• _SOURCE INFORMATION_:
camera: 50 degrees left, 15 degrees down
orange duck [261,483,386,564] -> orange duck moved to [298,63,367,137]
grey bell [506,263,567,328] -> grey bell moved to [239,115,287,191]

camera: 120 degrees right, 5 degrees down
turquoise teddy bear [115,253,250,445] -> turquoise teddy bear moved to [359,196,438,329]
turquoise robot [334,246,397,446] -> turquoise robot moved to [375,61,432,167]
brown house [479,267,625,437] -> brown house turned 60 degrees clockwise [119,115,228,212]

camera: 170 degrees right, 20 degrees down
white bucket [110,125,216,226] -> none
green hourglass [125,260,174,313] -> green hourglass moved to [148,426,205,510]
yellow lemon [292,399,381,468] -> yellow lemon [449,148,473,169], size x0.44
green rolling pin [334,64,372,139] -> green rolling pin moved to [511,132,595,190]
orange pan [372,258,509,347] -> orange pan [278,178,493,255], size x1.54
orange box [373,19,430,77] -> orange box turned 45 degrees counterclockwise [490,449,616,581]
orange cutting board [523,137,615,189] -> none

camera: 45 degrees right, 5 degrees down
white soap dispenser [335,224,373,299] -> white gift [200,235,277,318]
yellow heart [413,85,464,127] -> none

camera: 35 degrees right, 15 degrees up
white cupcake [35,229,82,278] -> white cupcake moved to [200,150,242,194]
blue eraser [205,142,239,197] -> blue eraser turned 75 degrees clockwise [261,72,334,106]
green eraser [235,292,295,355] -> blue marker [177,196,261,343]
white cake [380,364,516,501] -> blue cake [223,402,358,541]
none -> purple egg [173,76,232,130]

• _TASK TO COMPLETE_: Copy out every record exactly; leave nothing out.

• _RESPONSE TO THE TASK_:
camera: 50 degrees left, 15 degrees down
orange duck [261,483,386,564] -> orange duck moved to [298,63,367,137]
grey bell [506,263,567,328] -> grey bell moved to [239,115,287,191]

camera: 120 degrees right, 5 degrees down
turquoise teddy bear [115,253,250,445] -> turquoise teddy bear moved to [359,196,438,329]
turquoise robot [334,246,397,446] -> turquoise robot moved to [375,61,432,167]
brown house [479,267,625,437] -> brown house turned 60 degrees clockwise [119,115,228,212]

camera: 170 degrees right, 20 degrees down
white bucket [110,125,216,226] -> none
green hourglass [125,260,174,313] -> green hourglass moved to [148,426,205,510]
yellow lemon [292,399,381,468] -> yellow lemon [449,148,473,169], size x0.44
green rolling pin [334,64,372,139] -> green rolling pin moved to [511,132,595,190]
orange pan [372,258,509,347] -> orange pan [278,178,493,255], size x1.54
orange box [373,19,430,77] -> orange box turned 45 degrees counterclockwise [490,449,616,581]
orange cutting board [523,137,615,189] -> none

camera: 45 degrees right, 5 degrees down
white soap dispenser [335,224,373,299] -> white gift [200,235,277,318]
yellow heart [413,85,464,127] -> none

camera: 35 degrees right, 15 degrees up
white cupcake [35,229,82,278] -> white cupcake moved to [200,150,242,194]
blue eraser [205,142,239,197] -> blue eraser turned 75 degrees clockwise [261,72,334,106]
green eraser [235,292,295,355] -> blue marker [177,196,261,343]
white cake [380,364,516,501] -> blue cake [223,402,358,541]
none -> purple egg [173,76,232,130]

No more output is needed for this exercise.